--- WORK INSTRUCTIONS ---
Beginning with the line below that contains "C3: 220nF (GND, X0) -> 100nF (GND, X0)" and ending with the line that contains "J2 pin 2: VEXT -> none", copy every line exactly. Copy nothing else.

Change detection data
========

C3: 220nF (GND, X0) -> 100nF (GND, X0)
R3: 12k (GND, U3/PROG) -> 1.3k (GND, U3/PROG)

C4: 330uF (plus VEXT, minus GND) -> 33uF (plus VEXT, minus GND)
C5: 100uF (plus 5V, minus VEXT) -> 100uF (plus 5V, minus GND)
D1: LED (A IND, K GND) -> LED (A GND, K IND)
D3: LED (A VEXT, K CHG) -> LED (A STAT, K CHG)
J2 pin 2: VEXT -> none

========

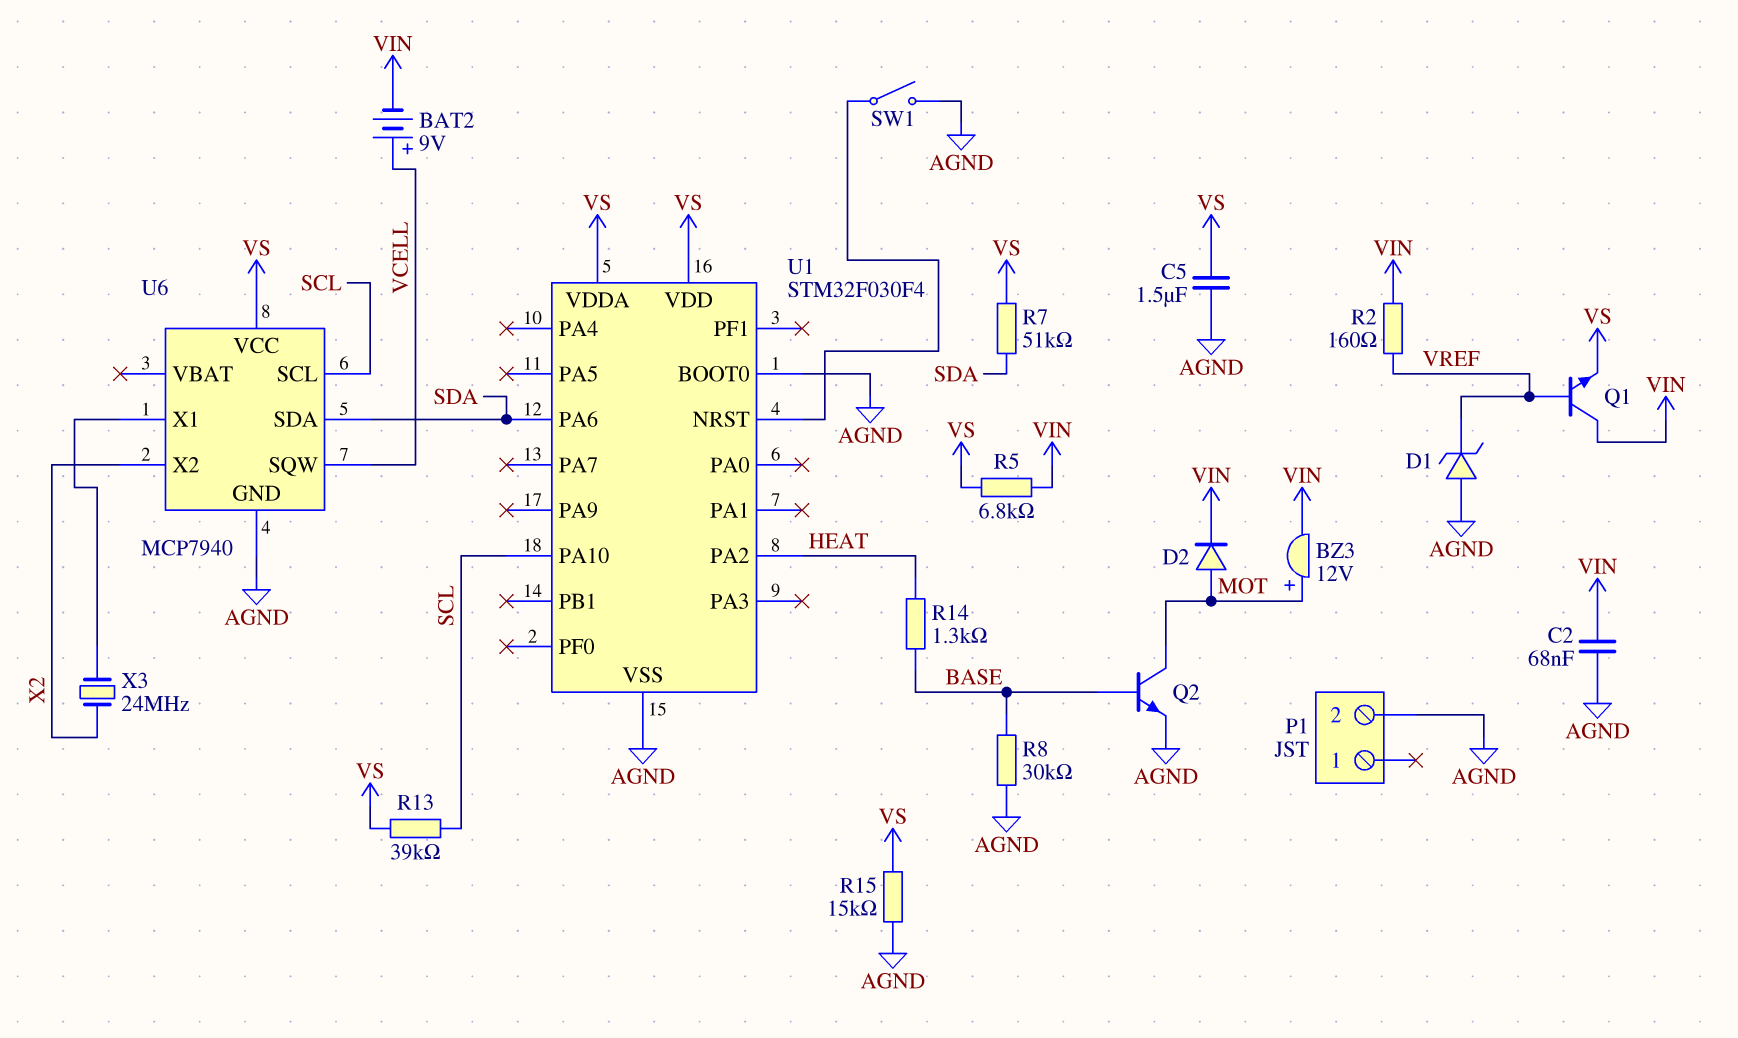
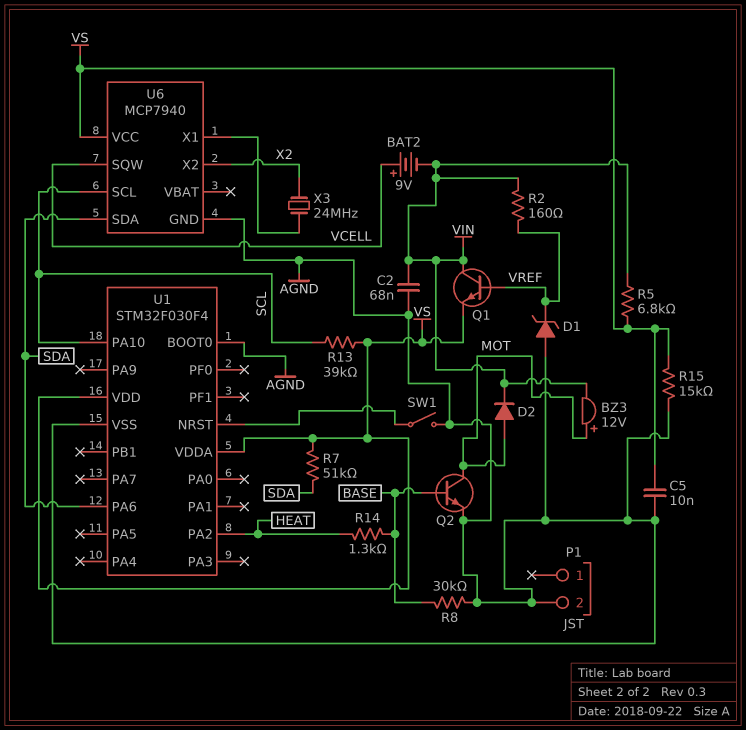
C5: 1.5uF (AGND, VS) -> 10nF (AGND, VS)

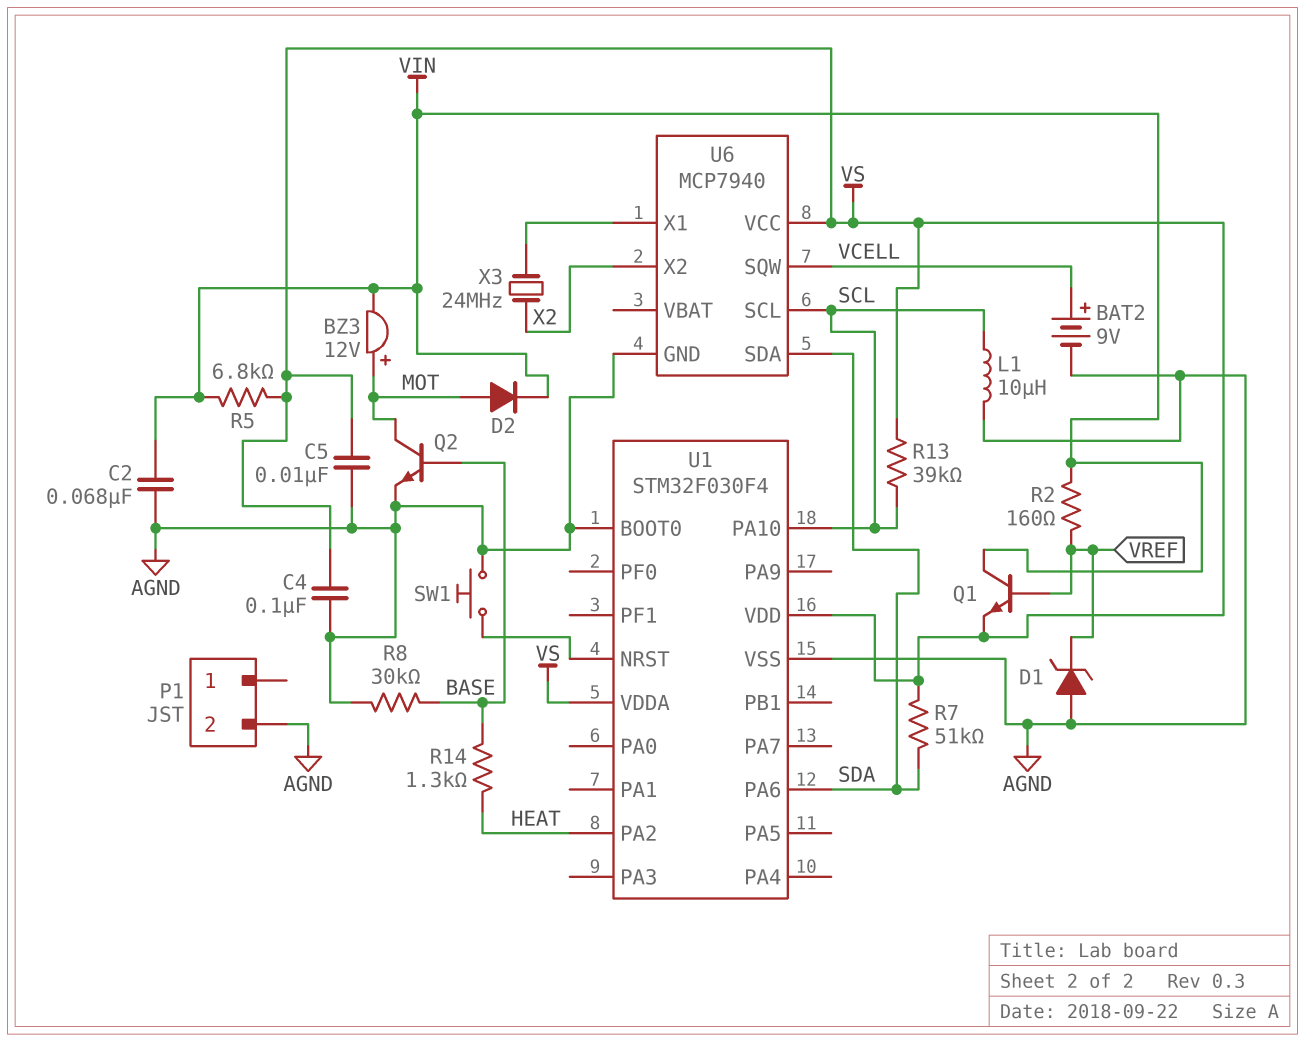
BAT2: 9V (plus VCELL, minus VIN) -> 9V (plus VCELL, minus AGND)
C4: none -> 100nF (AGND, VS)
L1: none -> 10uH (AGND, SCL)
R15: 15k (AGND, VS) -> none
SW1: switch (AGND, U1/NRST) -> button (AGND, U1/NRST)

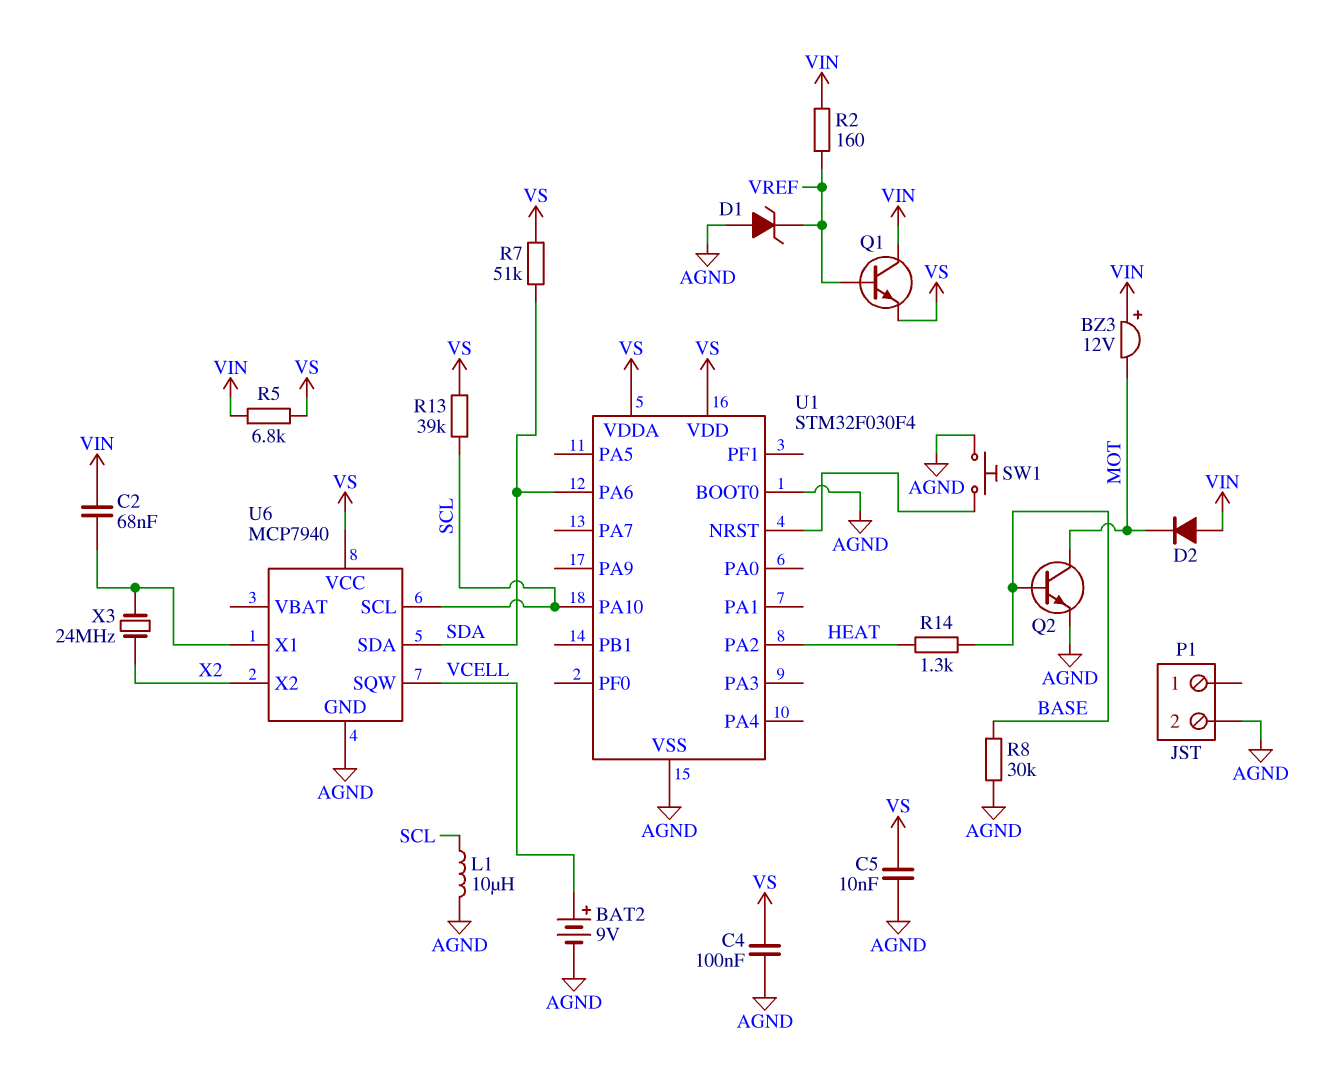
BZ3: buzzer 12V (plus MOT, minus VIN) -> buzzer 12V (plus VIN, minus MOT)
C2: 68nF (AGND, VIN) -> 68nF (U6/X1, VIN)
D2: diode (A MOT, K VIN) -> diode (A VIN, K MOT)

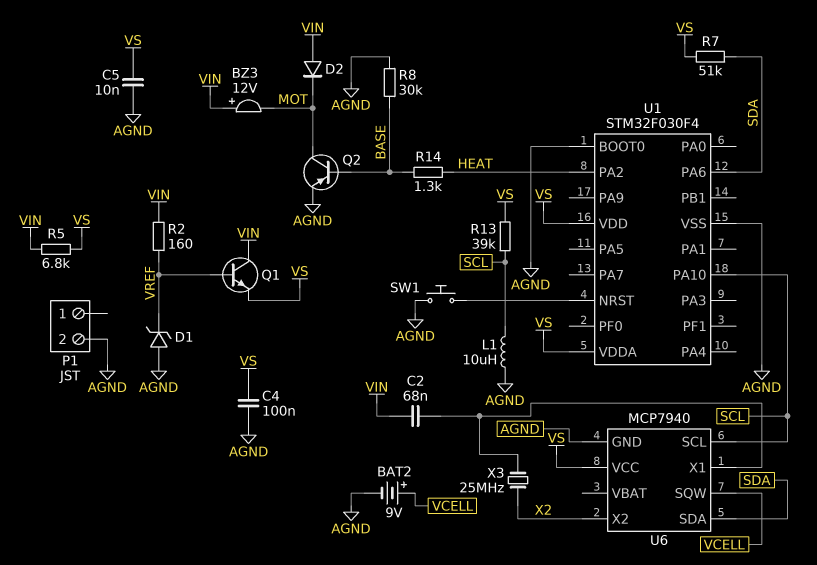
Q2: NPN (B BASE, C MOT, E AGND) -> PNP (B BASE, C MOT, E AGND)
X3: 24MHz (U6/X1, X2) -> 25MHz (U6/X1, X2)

========

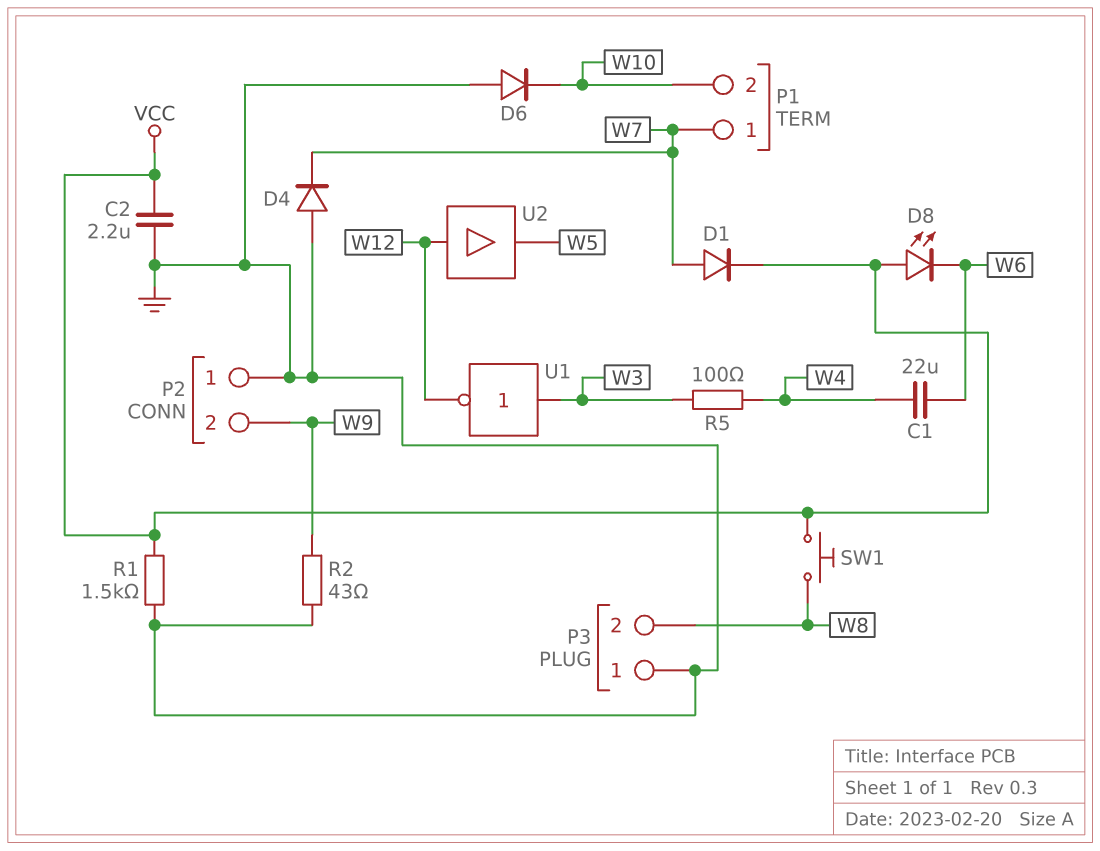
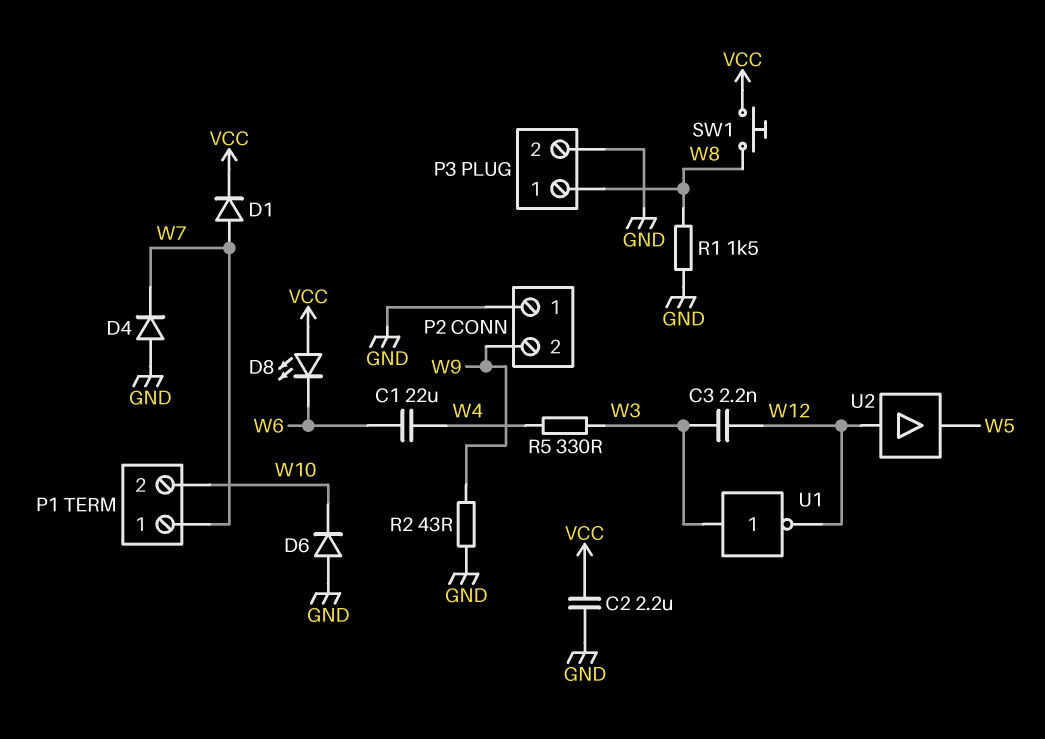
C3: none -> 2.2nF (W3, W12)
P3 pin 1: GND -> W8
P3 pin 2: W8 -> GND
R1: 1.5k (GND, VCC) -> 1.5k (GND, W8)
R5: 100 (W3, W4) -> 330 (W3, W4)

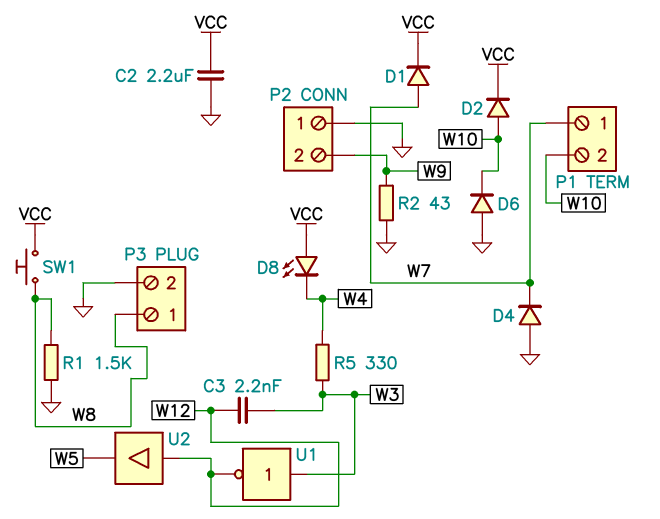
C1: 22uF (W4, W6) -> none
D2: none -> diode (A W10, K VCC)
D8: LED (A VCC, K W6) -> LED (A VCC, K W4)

========

--- EXPECTED OUTPUT ---
C3: 220nF (GND, X0) -> 100nF (GND, X0)
R3: 12k (GND, U3/PROG) -> 1.3k (GND, U3/PROG)

C4: 330uF (plus VEXT, minus GND) -> 33uF (plus VEXT, minus GND)
C5: 100uF (plus 5V, minus VEXT) -> 100uF (plus 5V, minus GND)
D1: LED (A IND, K GND) -> LED (A GND, K IND)
D3: LED (A VEXT, K CHG) -> LED (A STAT, K CHG)
J2 pin 2: VEXT -> none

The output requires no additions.